§ Provided material

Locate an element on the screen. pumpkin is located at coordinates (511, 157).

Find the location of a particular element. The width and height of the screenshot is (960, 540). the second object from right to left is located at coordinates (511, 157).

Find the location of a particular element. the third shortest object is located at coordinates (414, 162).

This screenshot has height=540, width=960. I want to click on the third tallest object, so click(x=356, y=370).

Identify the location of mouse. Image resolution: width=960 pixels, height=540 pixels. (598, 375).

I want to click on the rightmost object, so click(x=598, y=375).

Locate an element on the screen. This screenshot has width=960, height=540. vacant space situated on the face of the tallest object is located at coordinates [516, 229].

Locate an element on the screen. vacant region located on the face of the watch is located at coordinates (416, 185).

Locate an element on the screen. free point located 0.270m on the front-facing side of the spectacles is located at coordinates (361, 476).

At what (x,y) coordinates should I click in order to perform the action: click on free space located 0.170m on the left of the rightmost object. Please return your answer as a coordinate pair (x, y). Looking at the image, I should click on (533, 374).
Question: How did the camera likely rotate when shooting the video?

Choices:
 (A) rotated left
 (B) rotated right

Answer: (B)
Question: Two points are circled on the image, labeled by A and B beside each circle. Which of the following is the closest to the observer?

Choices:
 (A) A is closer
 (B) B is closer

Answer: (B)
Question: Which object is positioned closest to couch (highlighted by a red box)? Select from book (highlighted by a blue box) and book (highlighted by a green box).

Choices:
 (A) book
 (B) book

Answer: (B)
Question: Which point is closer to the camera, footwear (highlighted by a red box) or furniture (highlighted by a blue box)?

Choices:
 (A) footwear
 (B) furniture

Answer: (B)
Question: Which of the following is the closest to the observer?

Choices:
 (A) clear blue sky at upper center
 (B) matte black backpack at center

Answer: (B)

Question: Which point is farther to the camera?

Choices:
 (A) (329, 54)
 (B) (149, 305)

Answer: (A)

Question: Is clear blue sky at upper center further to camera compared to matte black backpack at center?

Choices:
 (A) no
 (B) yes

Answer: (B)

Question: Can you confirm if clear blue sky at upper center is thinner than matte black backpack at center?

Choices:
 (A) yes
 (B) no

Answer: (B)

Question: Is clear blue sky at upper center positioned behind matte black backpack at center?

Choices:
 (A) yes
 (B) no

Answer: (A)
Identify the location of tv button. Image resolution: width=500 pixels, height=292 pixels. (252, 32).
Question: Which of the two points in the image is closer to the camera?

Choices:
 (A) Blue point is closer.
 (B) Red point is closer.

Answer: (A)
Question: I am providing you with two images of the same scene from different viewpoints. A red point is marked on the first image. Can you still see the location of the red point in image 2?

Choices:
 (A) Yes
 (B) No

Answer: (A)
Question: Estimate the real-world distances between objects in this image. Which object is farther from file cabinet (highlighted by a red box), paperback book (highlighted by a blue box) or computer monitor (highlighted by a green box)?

§ Instructions to follow
Please print all of the rows above again, character for character, with nothing added, dropped, or reordered.

§ Solution to this problem
Locate an element on the screen. pumpkin is located at coordinates (511, 157).

Find the location of a particular element. The width and height of the screenshot is (960, 540). the second object from right to left is located at coordinates (511, 157).

Find the location of a particular element. the third shortest object is located at coordinates (414, 162).

This screenshot has height=540, width=960. I want to click on the third tallest object, so click(x=356, y=370).

Identify the location of mouse. Image resolution: width=960 pixels, height=540 pixels. (598, 375).

I want to click on the rightmost object, so click(x=598, y=375).

Locate an element on the screen. This screenshot has width=960, height=540. vacant space situated on the face of the tallest object is located at coordinates [516, 229].

Locate an element on the screen. vacant region located on the face of the watch is located at coordinates (416, 185).

Locate an element on the screen. free point located 0.270m on the front-facing side of the spectacles is located at coordinates (361, 476).

At what (x,y) coordinates should I click in order to perform the action: click on free space located 0.170m on the left of the rightmost object. Please return your answer as a coordinate pair (x, y). Looking at the image, I should click on (533, 374).
Question: How did the camera likely rotate when shooting the video?

Choices:
 (A) rotated left
 (B) rotated right

Answer: (B)
Question: Two points are circled on the image, labeled by A and B beside each circle. Which of the following is the closest to the observer?

Choices:
 (A) A is closer
 (B) B is closer

Answer: (B)
Question: Which object is positioned closest to couch (highlighted by a red box)? Select from book (highlighted by a blue box) and book (highlighted by a green box).

Choices:
 (A) book
 (B) book

Answer: (B)
Question: Which point is closer to the camera, footwear (highlighted by a red box) or furniture (highlighted by a blue box)?

Choices:
 (A) footwear
 (B) furniture

Answer: (B)
Question: Which of the following is the closest to the observer?

Choices:
 (A) clear blue sky at upper center
 (B) matte black backpack at center

Answer: (B)

Question: Which point is farther to the camera?

Choices:
 (A) (329, 54)
 (B) (149, 305)

Answer: (A)

Question: Is clear blue sky at upper center further to camera compared to matte black backpack at center?

Choices:
 (A) no
 (B) yes

Answer: (B)

Question: Can you confirm if clear blue sky at upper center is thinner than matte black backpack at center?

Choices:
 (A) yes
 (B) no

Answer: (B)

Question: Is clear blue sky at upper center positioned behind matte black backpack at center?

Choices:
 (A) yes
 (B) no

Answer: (A)
Identify the location of tv button. Image resolution: width=500 pixels, height=292 pixels. (252, 32).
Question: Which of the two points in the image is closer to the camera?

Choices:
 (A) Blue point is closer.
 (B) Red point is closer.

Answer: (A)
Question: I am providing you with two images of the same scene from different viewpoints. A red point is marked on the first image. Can you still see the location of the red point in image 2?

Choices:
 (A) Yes
 (B) No

Answer: (A)
Question: Estimate the real-world distances between objects in this image. Which object is farther from file cabinet (highlighted by a red box), paperback book (highlighted by a blue box) or computer monitor (highlighted by a green box)?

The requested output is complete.